Your objective: Retype the records word for word from their beginning through the line that contains "Answer: (B)", and stop there. Leave the pictures out of your answer.

BEGIN Data shown

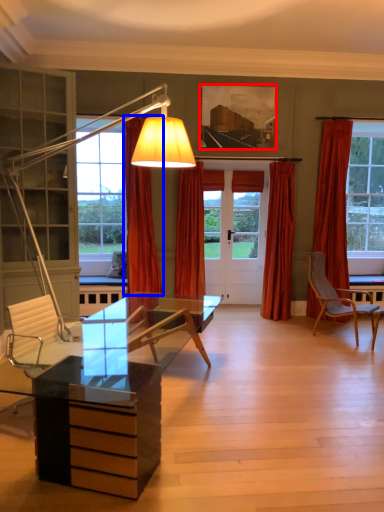
Question: Which of the following is the closest to the observer, picture frame (highlighted by a red box) or curtain (highlighted by a blue box)?

Choices:
 (A) picture frame
 (B) curtain

Answer: (B)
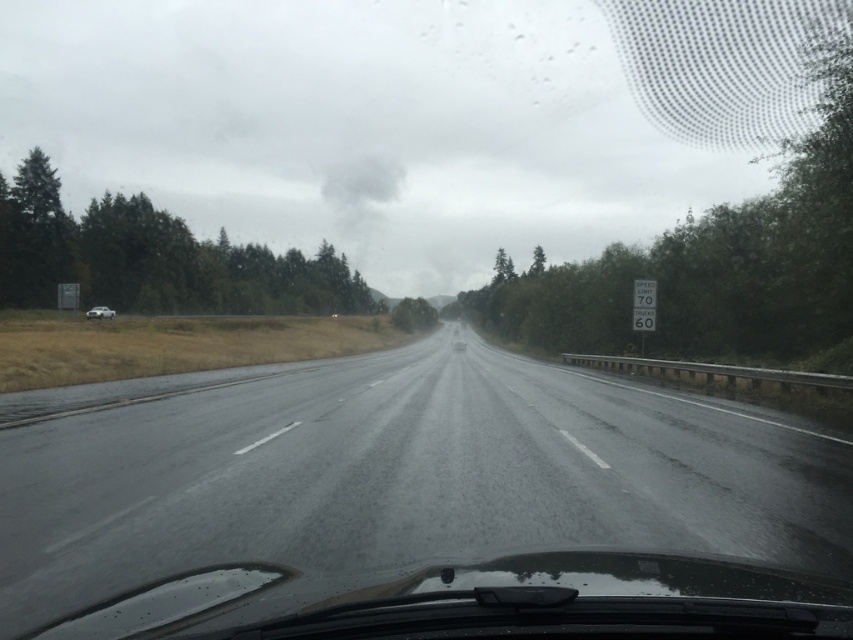
You are a GPS navigator and need to determine the exact 2D coordinates of the dark asphalt highway at center in the image. What are its coordinates?

The dark asphalt highway at center is located at the 2D coordinates of point (395, 472).

You are driving a car and want to safely pass the silver metallic sedan at left on the dark asphalt highway at center. Based on the road conditions, is there enough space to maneuver?

The dark asphalt highway at center might be wider than silver metallic sedan at left, so there could be sufficient space to safely pass the sedan if the road width allows for a lane change without encroaching into oncoming traffic. However, caution is advised due to the wet and slippery conditions.

You are driving a car and see the dark asphalt highway at center represented by point (395, 472). Is the point located in the upper half or lower half of the image?

The point (395, 472) is located in the lower half of the image because the y coordinate is less than 0.5.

END Data shown

Response:
Question: Which of the following is the closest to the observer, picture frame (highlighted by a red box) or curtain (highlighted by a blue box)?

Choices:
 (A) picture frame
 (B) curtain

Answer: (B)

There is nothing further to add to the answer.